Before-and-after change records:

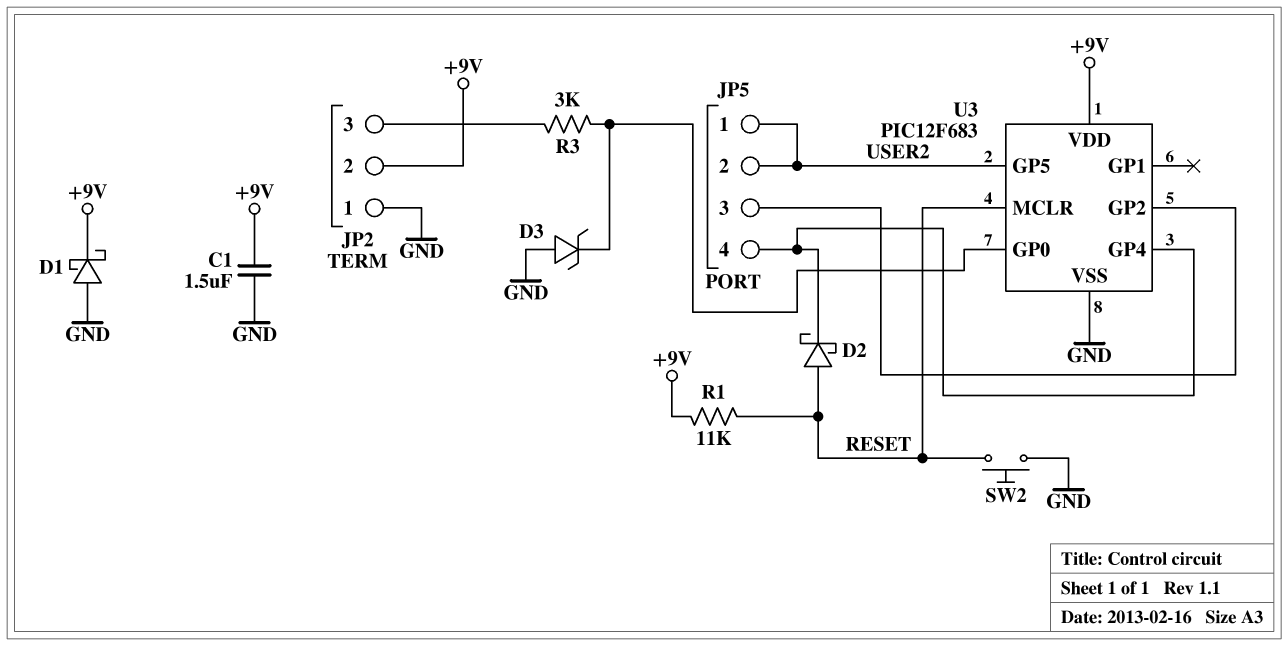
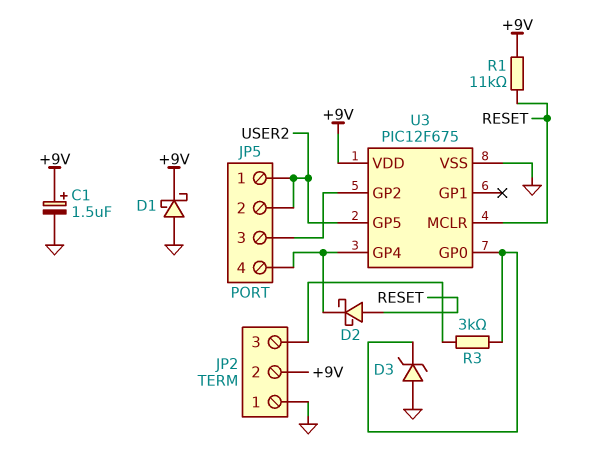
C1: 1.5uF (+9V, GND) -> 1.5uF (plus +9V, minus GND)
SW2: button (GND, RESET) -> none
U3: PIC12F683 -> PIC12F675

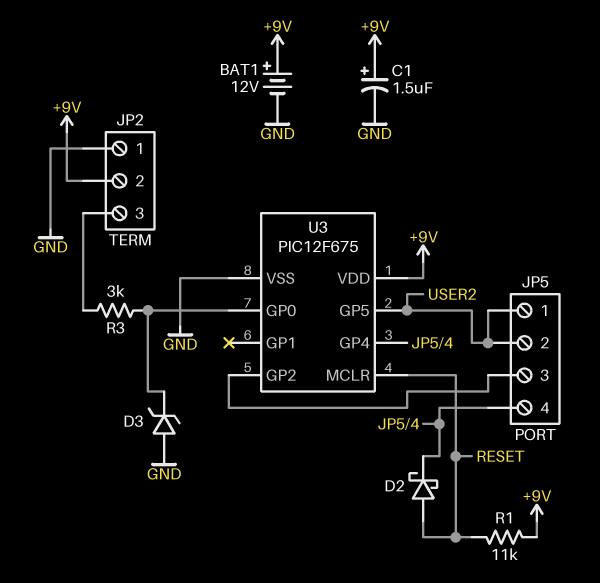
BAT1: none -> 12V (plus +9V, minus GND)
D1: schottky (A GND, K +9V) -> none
---
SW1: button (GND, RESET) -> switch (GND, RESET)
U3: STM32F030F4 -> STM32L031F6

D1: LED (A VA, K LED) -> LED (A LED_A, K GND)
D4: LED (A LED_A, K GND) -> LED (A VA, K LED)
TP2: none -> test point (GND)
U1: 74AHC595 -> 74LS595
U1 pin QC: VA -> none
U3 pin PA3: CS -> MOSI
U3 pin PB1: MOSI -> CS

**Task statement**. After reading the records above, give the number of lines that include "plus", and add nothing else.

**Exercise solution**. 2